What you have to do: Copy out the entries below exactly as they stand, but only from the line containing "brown plate: 4 -> 6" through the line containing "turquoise bottle: 1 -> 0".
╭─ Dataset entries
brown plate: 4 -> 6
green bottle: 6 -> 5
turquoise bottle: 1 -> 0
╰─
╭─ Dataset entries
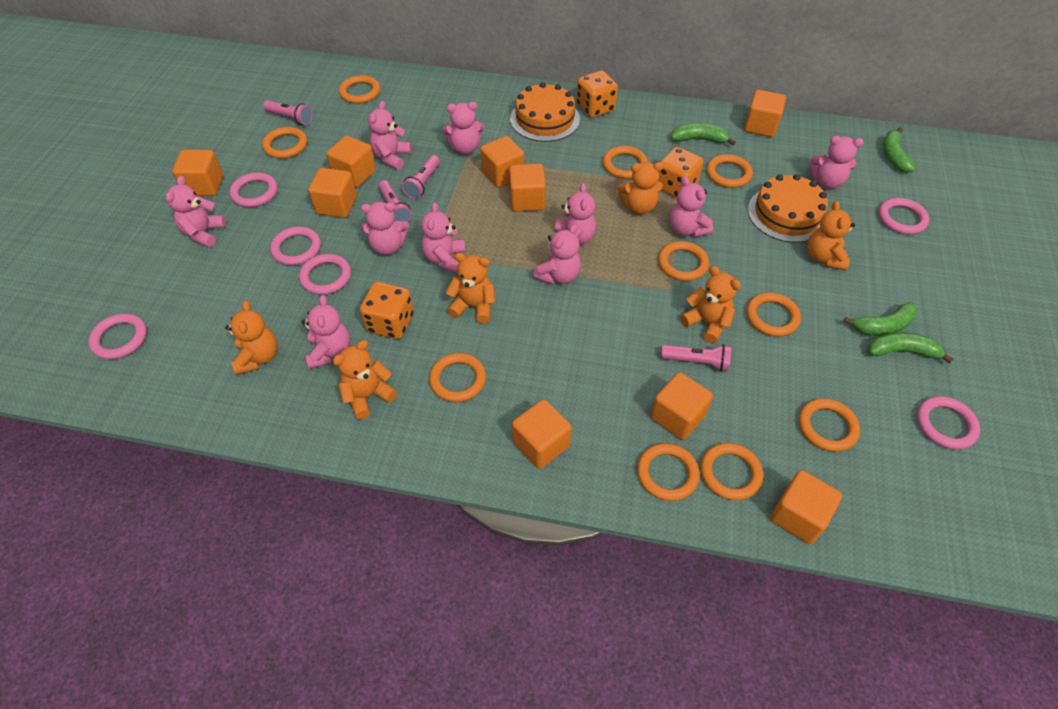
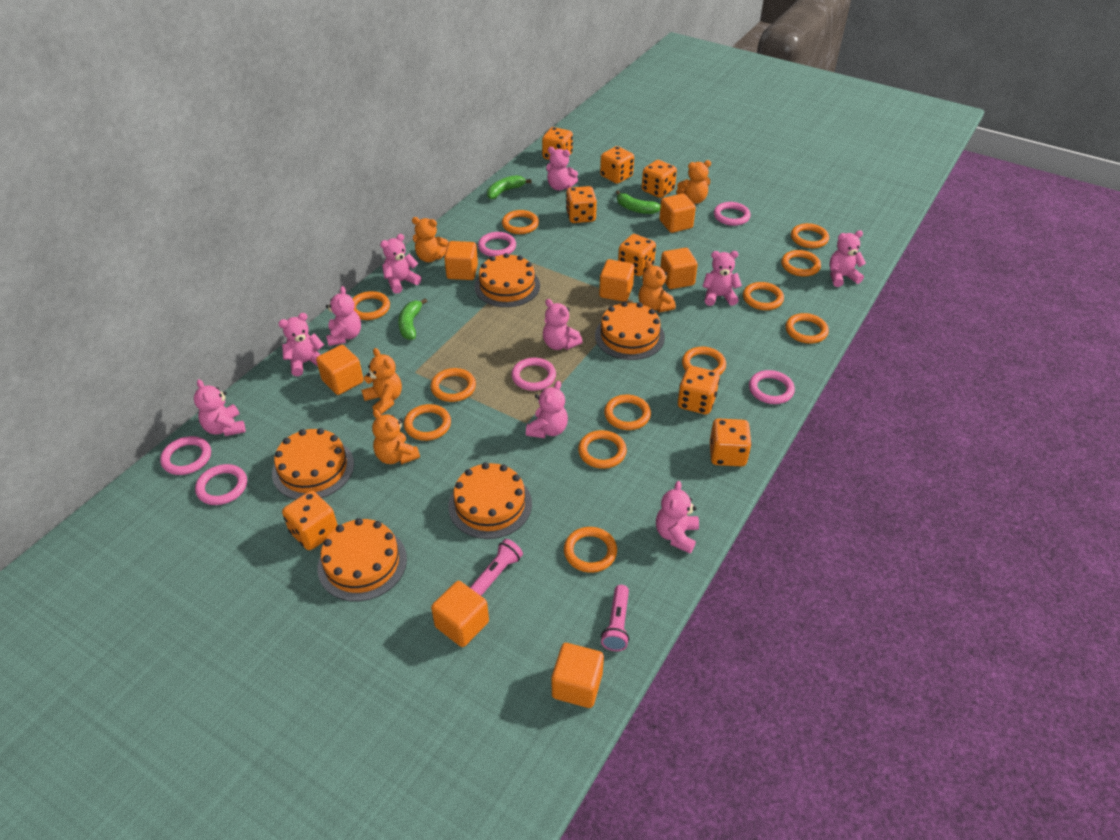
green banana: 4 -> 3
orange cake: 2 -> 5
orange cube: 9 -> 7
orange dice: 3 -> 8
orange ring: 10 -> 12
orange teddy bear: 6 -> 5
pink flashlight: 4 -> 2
╰─
Written answer:
brown plate: 4 -> 6
green bottle: 6 -> 5
turquoise bottle: 1 -> 0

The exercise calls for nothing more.